REQUIRED ACTION ▸
What is needed is an exact copy of the data below, pictures excluded.

RECORDS FOR THIS TASK ▸
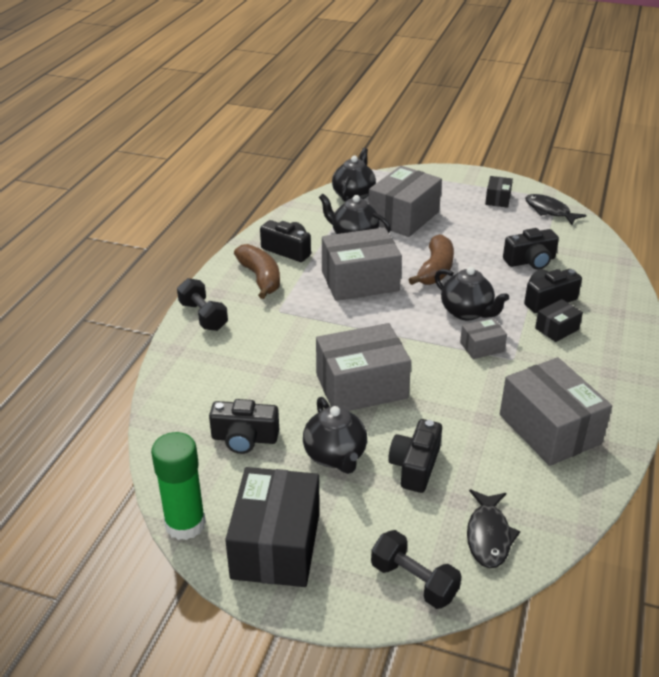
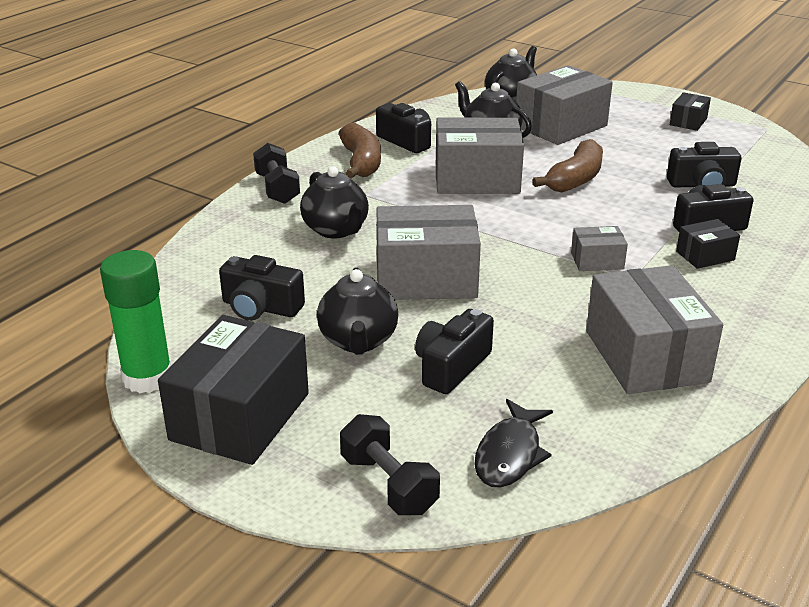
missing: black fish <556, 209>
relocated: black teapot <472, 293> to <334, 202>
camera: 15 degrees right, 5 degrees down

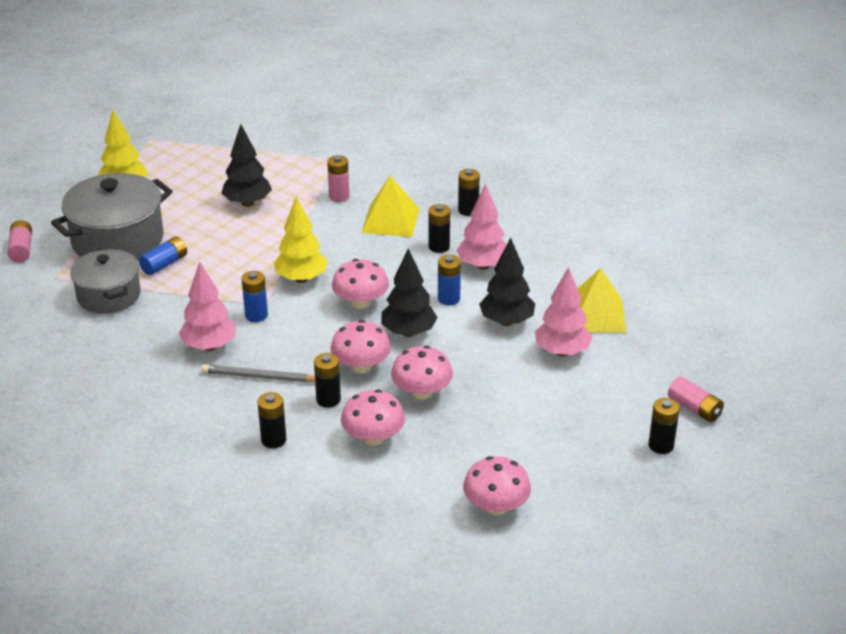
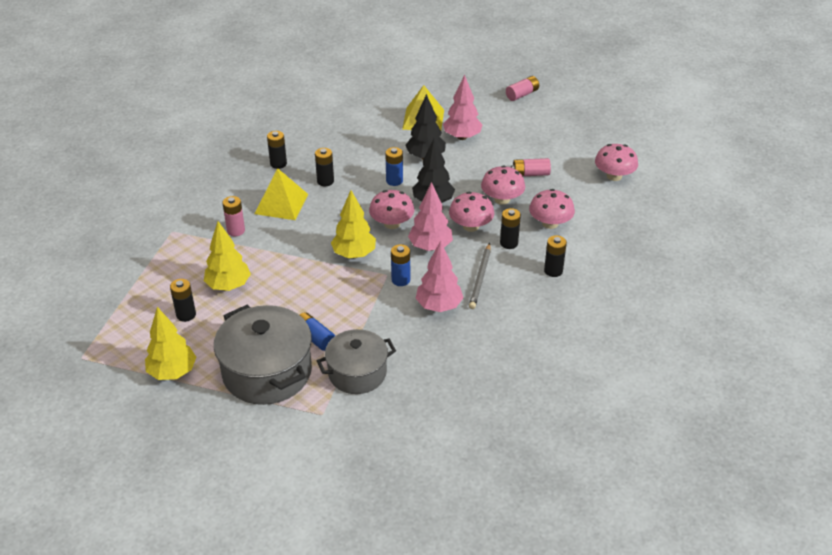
relocated: pink tree <481, 226> to <430, 216>; pink battery <19, 241> to <531, 167>; black battery <664, 426> to <183, 300>
colour: black tree <246, 165> to yellow tree <227, 256>
camera: 85 degrees left, 5 degrees up

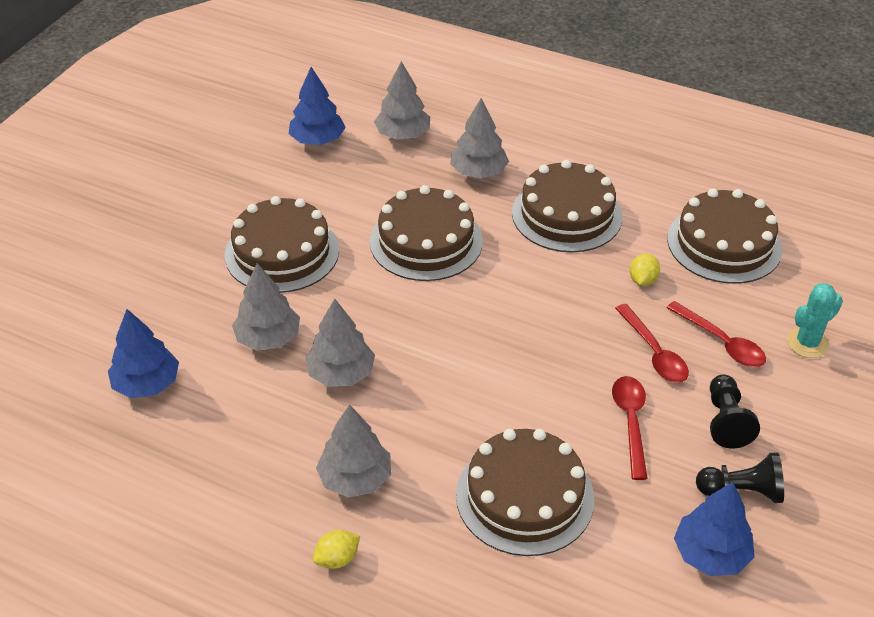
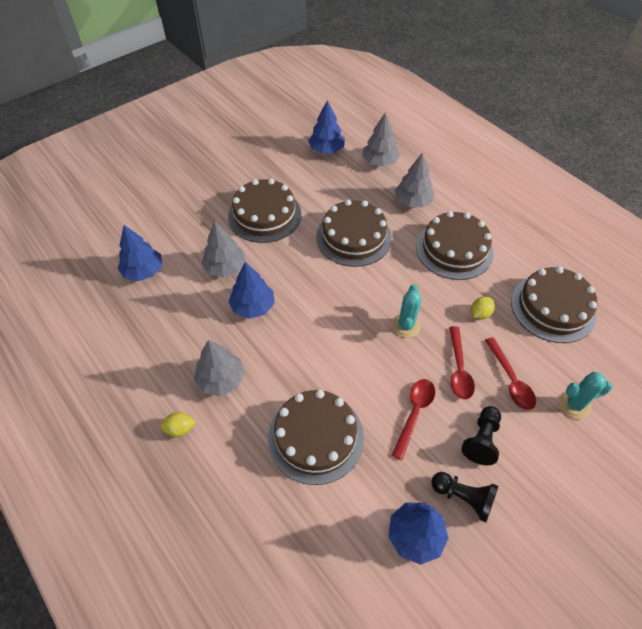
appeared: turquoise cactus <407, 311>
colour: grey tree <340, 342> to blue tree <251, 290>
camera: 25 degrees right, 10 degrees up

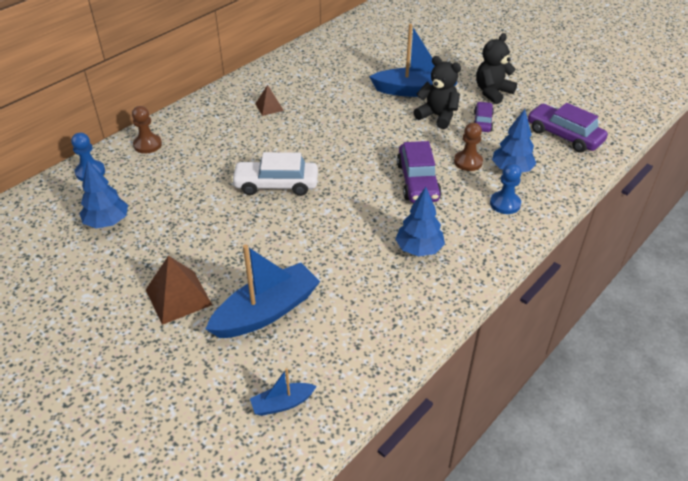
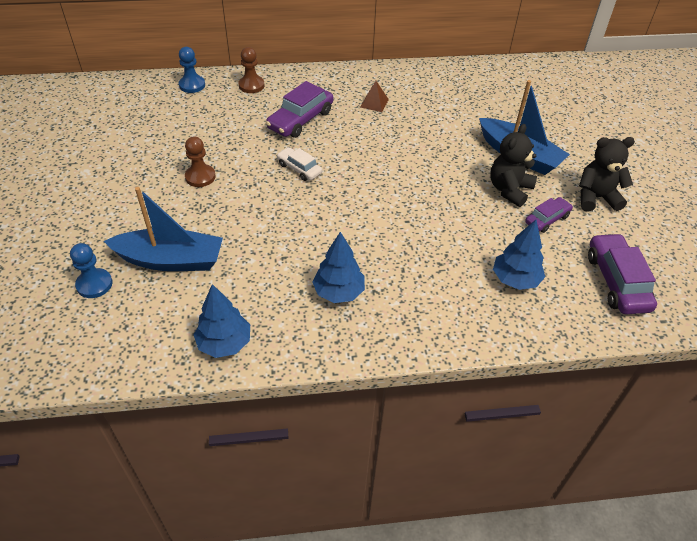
missing: brown pyramid <179, 290>; blue boat <283, 392>
relocated: brown pawn <468, 147> to <200, 162>; purple car <419, 172> to <299, 109>; blue tree <103, 194> to <222, 321>; blue pawn <505, 188> to <91, 270>
spun: black teddy bear <437, 92> = <513, 165> 135 degrees counterclockwise
size: white car <274, 174> = <299, 164> x0.60
camera: 40 degrees right, 5 degrees up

ANSWER TO THIS TASK ▸
missing: black fish <556, 209>
relocated: black teapot <472, 293> to <334, 202>
camera: 15 degrees right, 5 degrees down

relocated: pink tree <481, 226> to <430, 216>; pink battery <19, 241> to <531, 167>; black battery <664, 426> to <183, 300>
colour: black tree <246, 165> to yellow tree <227, 256>
camera: 85 degrees left, 5 degrees up

appeared: turquoise cactus <407, 311>
colour: grey tree <340, 342> to blue tree <251, 290>
camera: 25 degrees right, 10 degrees up

missing: brown pyramid <179, 290>; blue boat <283, 392>
relocated: brown pawn <468, 147> to <200, 162>; purple car <419, 172> to <299, 109>; blue tree <103, 194> to <222, 321>; blue pawn <505, 188> to <91, 270>
spun: black teddy bear <437, 92> = <513, 165> 135 degrees counterclockwise
size: white car <274, 174> = <299, 164> x0.60
camera: 40 degrees right, 5 degrees up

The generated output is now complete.